| ASSIGNED TASK |
Please quote only the lines that start at the one with "camera: 65 degrees left, 5 degrees down" and go on to the last line of the data, both ends kept.

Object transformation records
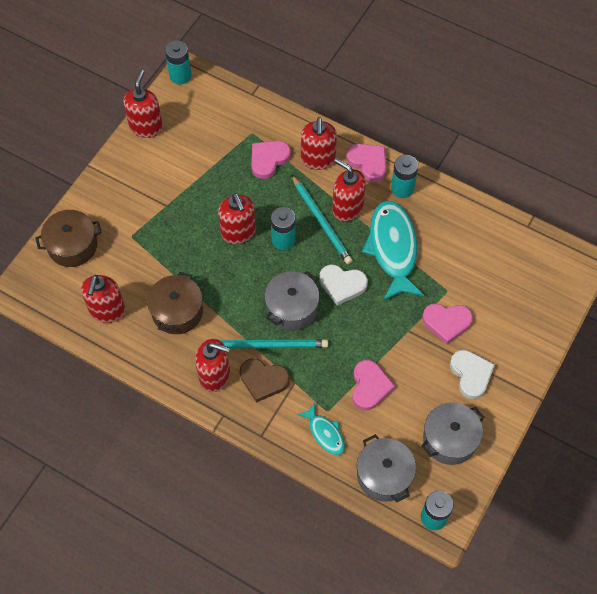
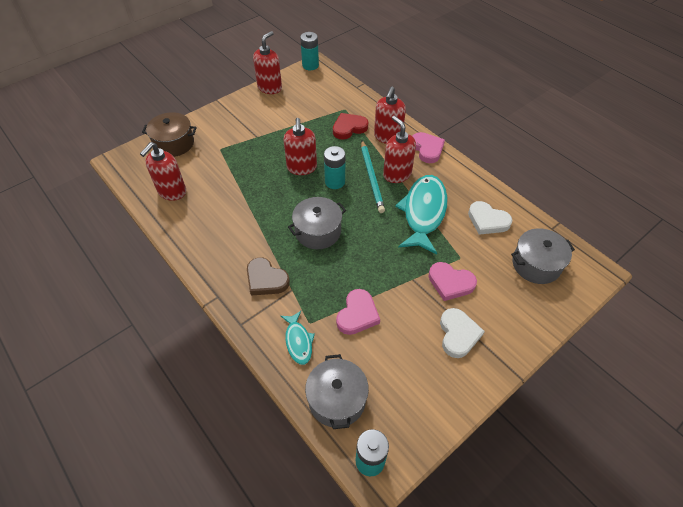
camera: 20 degrees right, 10 degrees down
(177, 312) = (224, 208): brown pot -> none
(215, 376) = (227, 263): red soap dispenser -> none
(268, 160) = (349, 128): pink heart -> red heart
(268, 345) = (284, 253): turquoise pencil -> none
(342, 285) = (368, 227): white heart -> white heart (487, 220)
(402, 188) = (449, 172): turquoise battery -> none
(449, 439) = (415, 387): grey pot -> grey pot (536, 264)

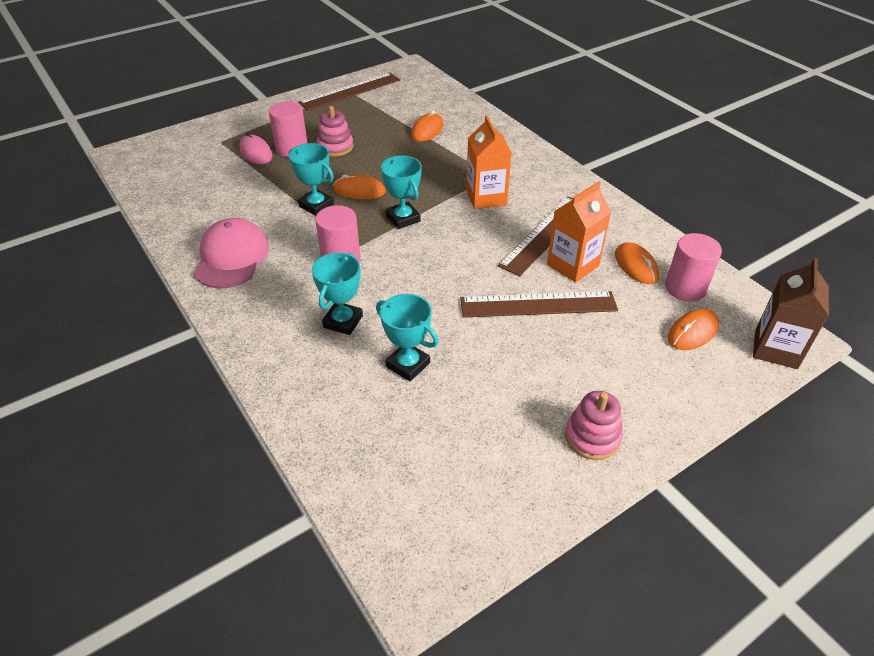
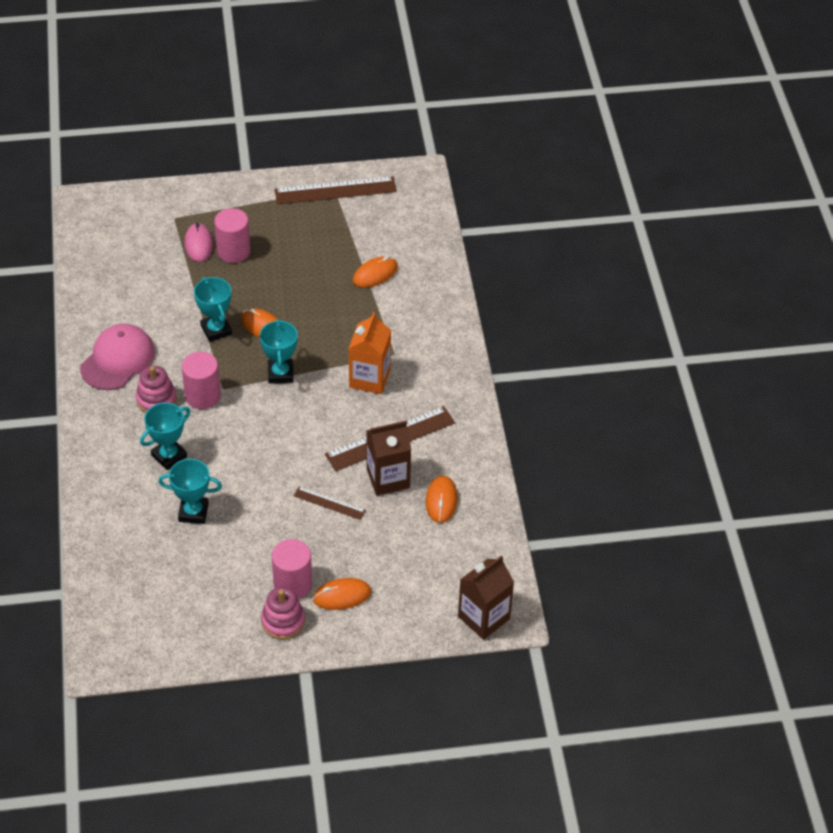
camera: 25 degrees right, 5 degrees up
(335, 147) = (274, 264): pink stacking toy -> pink stacking toy (156, 399)
(408, 365) = (193, 512): turquoise trophy -> turquoise trophy turned 60 degrees counterclockwise
(538, 305) = (329, 503): brown ruler -> brown ruler, size x0.53
(572, 265) = (388, 478): orange carton -> brown carton
(685, 288) = (463, 538): pink cylinder -> pink cylinder (293, 584)
(692, 332) = (431, 577): orange mouse -> orange mouse (342, 596)

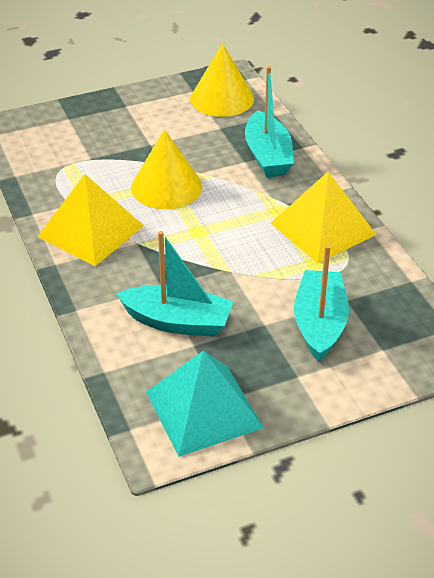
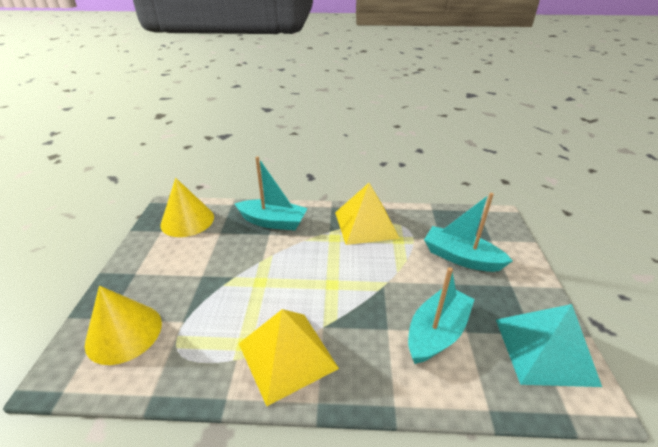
camera: 65 degrees left, 5 degrees down
(166, 187) = (265, 284): yellow cone -> yellow cone (124, 333)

| EXPECTED ANSWER |
camera: 65 degrees left, 5 degrees down
(166, 187) = (265, 284): yellow cone -> yellow cone (124, 333)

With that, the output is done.